[Scene change data]
□ □ □

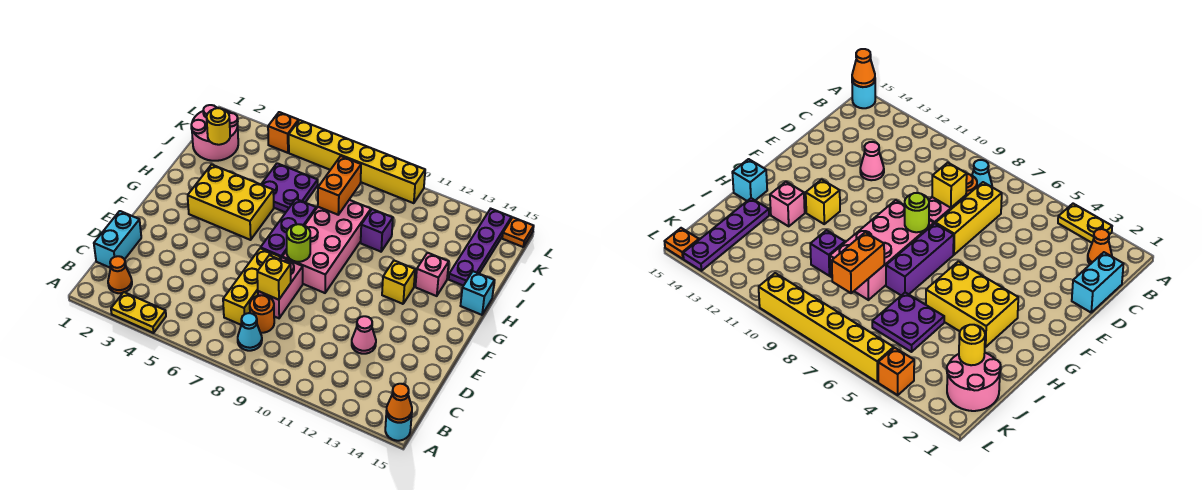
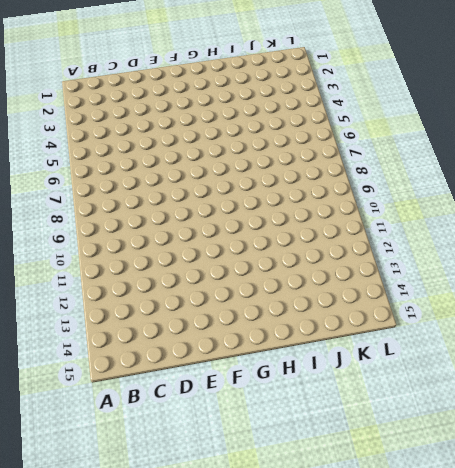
none -> yellow plate A3:A4 level 1
none -> cyan round brick A15 level 1
none -> orange cone B2 level 1

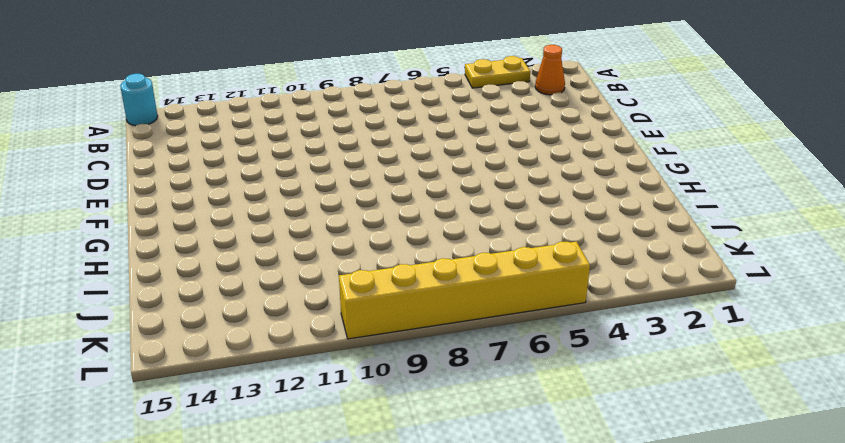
none -> cyan cone B8 level 1
none -> cyan brick C1:D1 level 1
none -> yellow brick C7:E7 level 1

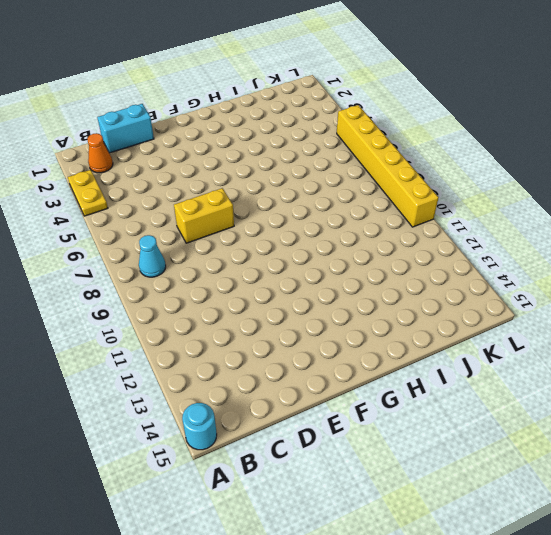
yellow brick D7:E7 level 1 -> yellow brick C7:E7 level 1
none -> orange round brick C8 level 1
none -> pink brick D8:E8 level 1
none -> pink cone D12 level 1

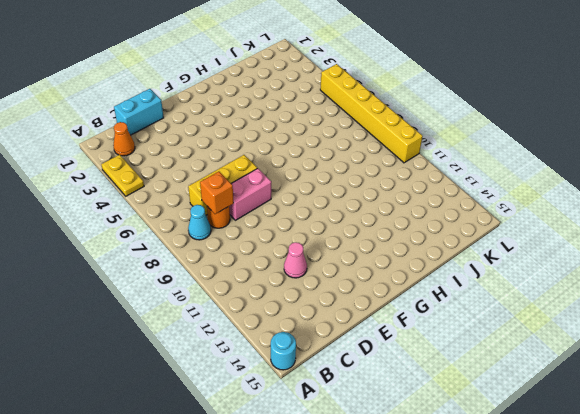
orange brick C8 level 2 -> orange brick L4 level 1
none -> purple brick F7:H7 level 1
none -> pink brick F8:I9 level 1
none -> yellow brick G3:H5 level 1

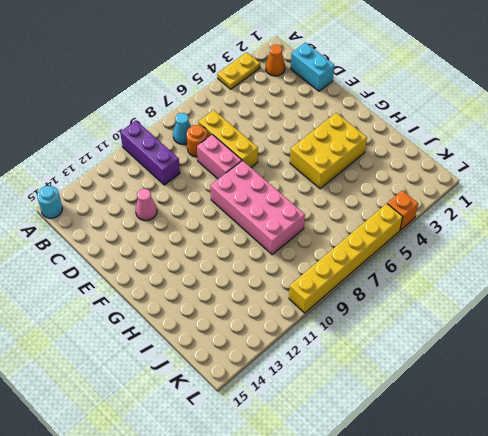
purple brick A10:C10 level 1 -> purple brick F7:H7 level 1
none -> yellow brick G12 level 1
none -> pink brick H13 level 1
none -> cyan brick H15 level 1

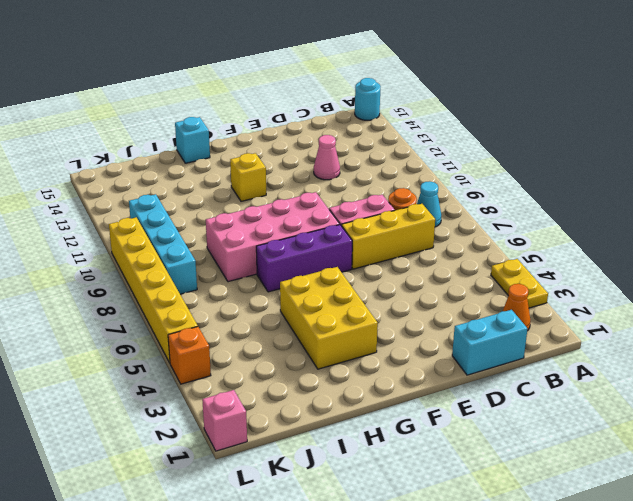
cyan brick K8:K11 level 1 -> none
pink brick L1 level 1 -> pink brick H13 level 1
none -> purple plate I5:J6 level 1
none -> purple brick I10 level 1
none -> purple plate I14:L14 level 1

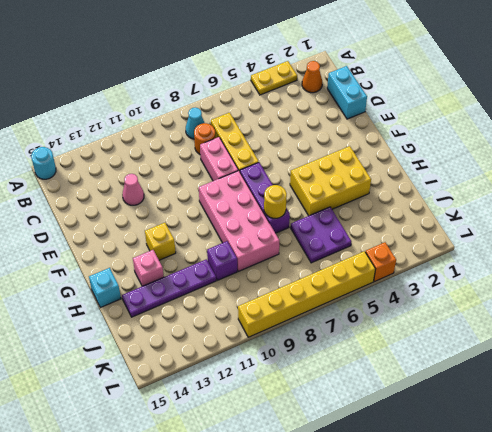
yellow round brick H7 level 2 -> yellow round brick J2 level 2
purple plate I11:I14 level 1 -> purple plate I14:L14 level 1
none -> pink round brick J1:K2 level 1
none -> orange plate L15 level 1
none -> orange cone A15 level 2

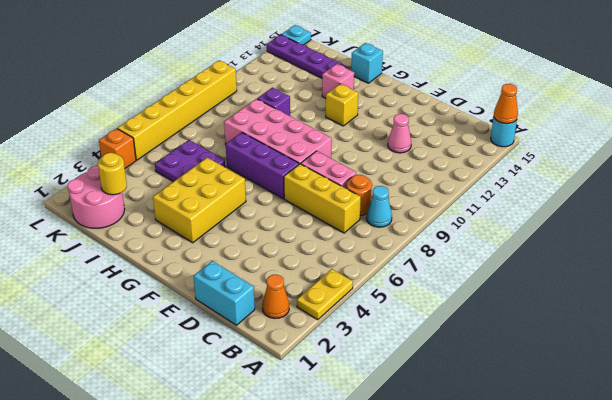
cyan plate L15 level 1 -> orange plate L15 level 1
none -> yellow brick D8 level 2
none -> lime round brick F8 level 2
none -> orange brick I8:J8 level 2

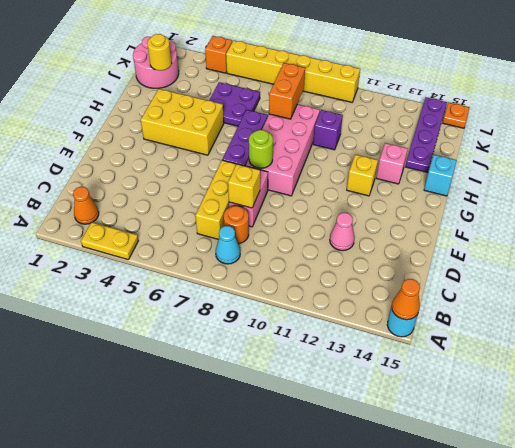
none -> cyan brick C1:D1 level 1

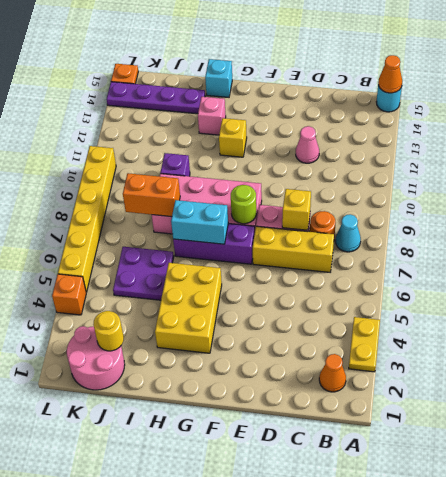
cyan brick G7:H7 level 2 -> cyan brick C1:D1 level 1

□ □ □

_PROBLEM DETAILS:_ Exercise for the records above: copy only the lines from the one with "none -> yellow brick G3:H5 level 1" to the one with "pink brick L1", both ends kept, and drop the pictures.

_RESPONSE TO THE TASK:_
none -> yellow brick G3:H5 level 1

purple brick A10:C10 level 1 -> purple brick F7:H7 level 1
none -> yellow brick G12 level 1
none -> pink brick H13 level 1
none -> cyan brick H15 level 1

cyan brick K8:K11 level 1 -> none
pink brick L1 level 1 -> pink brick H13 level 1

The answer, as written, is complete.